> [Provided material]:
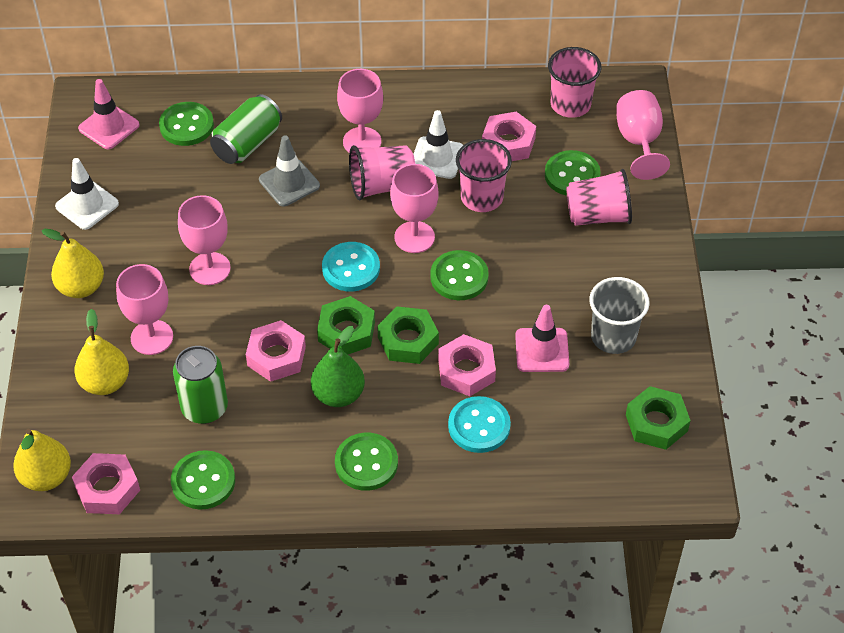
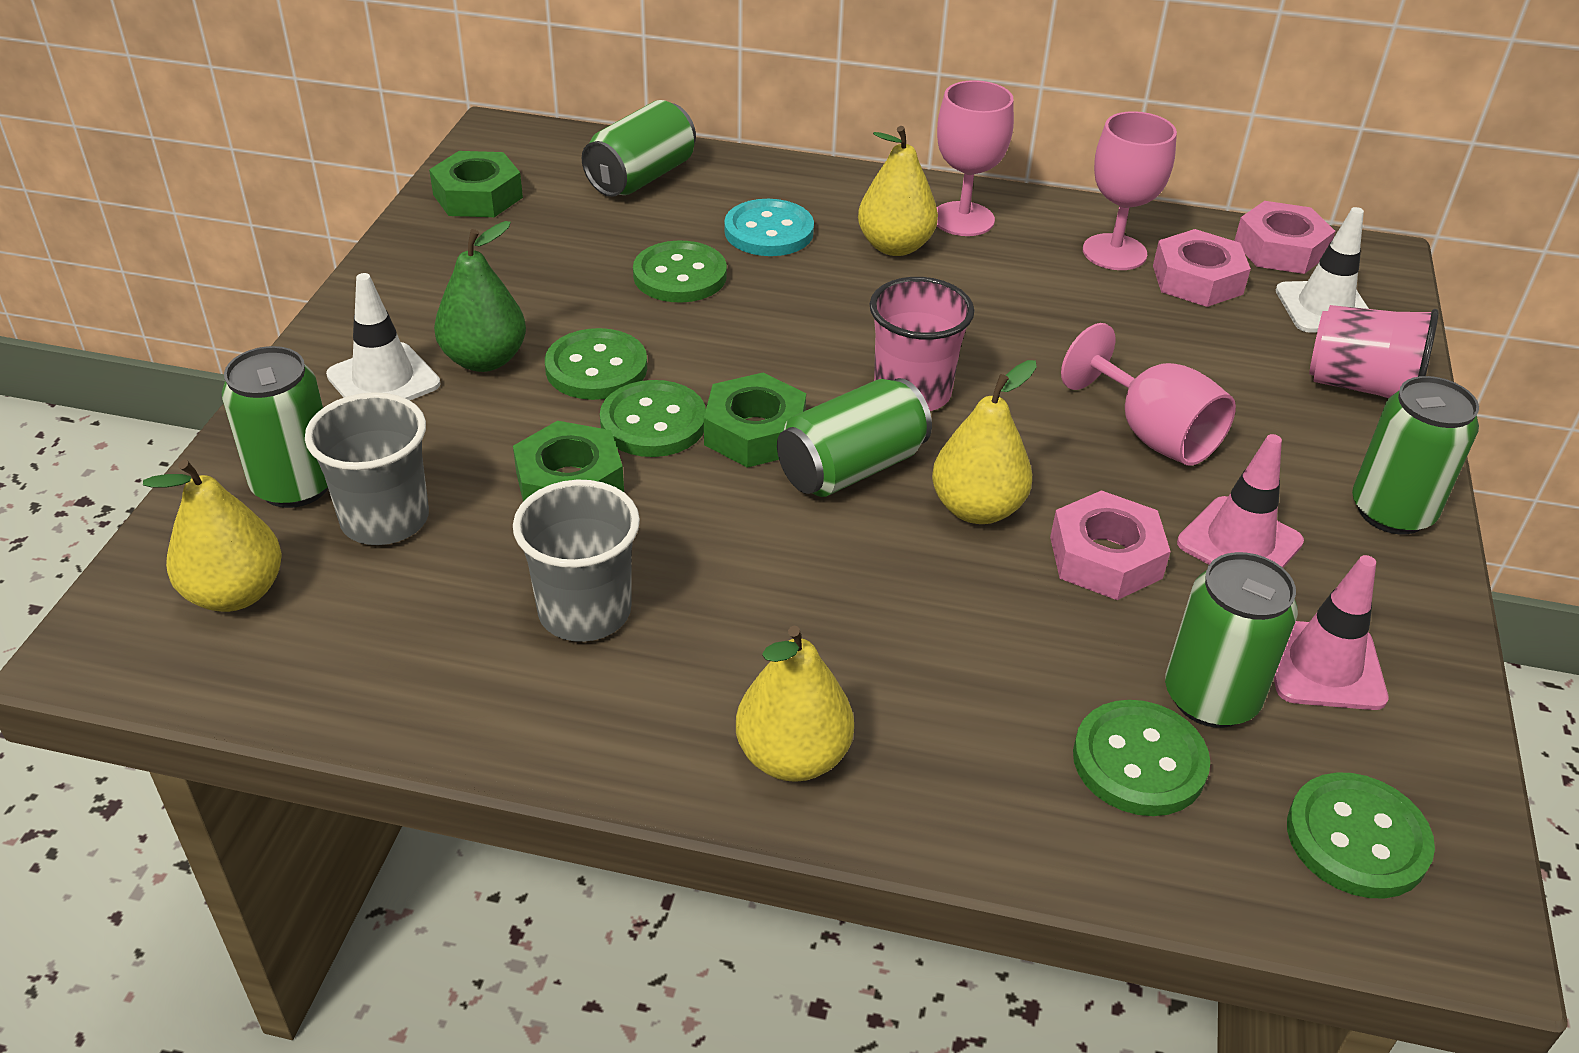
green can: 2 -> 5
grey cup: 1 -> 2
grey traffic cone: 1 -> 0
pink cup: 4 -> 2
pink goblet: 5 -> 3
pink nut: 4 -> 3
turquoise button: 2 -> 1
yellow pear: 3 -> 4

> [Work to complete]:
From the line holding "pink goblet: 5 -> 3" through the final line of the data above, copy every line exactly as written. Include nothing else.

> [Answer to the exercise]:
pink goblet: 5 -> 3
pink nut: 4 -> 3
turquoise button: 2 -> 1
yellow pear: 3 -> 4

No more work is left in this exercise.